Records supplied section start
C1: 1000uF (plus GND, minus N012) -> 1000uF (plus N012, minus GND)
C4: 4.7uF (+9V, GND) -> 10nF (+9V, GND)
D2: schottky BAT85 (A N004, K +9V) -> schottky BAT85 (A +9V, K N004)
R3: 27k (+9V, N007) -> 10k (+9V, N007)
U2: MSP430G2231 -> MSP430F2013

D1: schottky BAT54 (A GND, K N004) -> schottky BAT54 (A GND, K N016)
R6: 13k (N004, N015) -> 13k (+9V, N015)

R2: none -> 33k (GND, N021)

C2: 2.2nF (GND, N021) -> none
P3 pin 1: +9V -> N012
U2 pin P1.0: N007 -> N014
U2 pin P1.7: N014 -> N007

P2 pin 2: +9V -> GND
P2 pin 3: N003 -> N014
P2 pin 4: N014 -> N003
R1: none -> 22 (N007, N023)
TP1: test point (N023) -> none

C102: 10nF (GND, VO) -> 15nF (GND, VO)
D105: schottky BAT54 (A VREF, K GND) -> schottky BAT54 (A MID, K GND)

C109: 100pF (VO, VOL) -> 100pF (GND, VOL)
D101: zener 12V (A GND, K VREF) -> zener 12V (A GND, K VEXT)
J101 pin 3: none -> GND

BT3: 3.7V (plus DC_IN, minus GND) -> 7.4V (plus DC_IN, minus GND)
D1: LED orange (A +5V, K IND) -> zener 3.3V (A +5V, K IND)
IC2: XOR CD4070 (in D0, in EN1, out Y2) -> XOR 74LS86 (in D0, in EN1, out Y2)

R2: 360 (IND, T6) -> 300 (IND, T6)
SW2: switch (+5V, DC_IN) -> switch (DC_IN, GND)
Records supplied section end
Task requirements:
Nothing in the records may change; output all of them exactly.

Reply to the task:
C1: 1000uF (plus GND, minus N012) -> 1000uF (plus N012, minus GND)
C4: 4.7uF (+9V, GND) -> 10nF (+9V, GND)
D2: schottky BAT85 (A N004, K +9V) -> schottky BAT85 (A +9V, K N004)
R3: 27k (+9V, N007) -> 10k (+9V, N007)
U2: MSP430G2231 -> MSP430F2013

D1: schottky BAT54 (A GND, K N004) -> schottky BAT54 (A GND, K N016)
R6: 13k (N004, N015) -> 13k (+9V, N015)

R2: none -> 33k (GND, N021)

C2: 2.2nF (GND, N021) -> none
P3 pin 1: +9V -> N012
U2 pin P1.0: N007 -> N014
U2 pin P1.7: N014 -> N007

P2 pin 2: +9V -> GND
P2 pin 3: N003 -> N014
P2 pin 4: N014 -> N003
R1: none -> 22 (N007, N023)
TP1: test point (N023) -> none

C102: 10nF (GND, VO) -> 15nF (GND, VO)
D105: schottky BAT54 (A VREF, K GND) -> schottky BAT54 (A MID, K GND)

C109: 100pF (VO, VOL) -> 100pF (GND, VOL)
D101: zener 12V (A GND, K VREF) -> zener 12V (A GND, K VEXT)
J101 pin 3: none -> GND

BT3: 3.7V (plus DC_IN, minus GND) -> 7.4V (plus DC_IN, minus GND)
D1: LED orange (A +5V, K IND) -> zener 3.3V (A +5V, K IND)
IC2: XOR CD4070 (in D0, in EN1, out Y2) -> XOR 74LS86 (in D0, in EN1, out Y2)

R2: 360 (IND, T6) -> 300 (IND, T6)
SW2: switch (+5V, DC_IN) -> switch (DC_IN, GND)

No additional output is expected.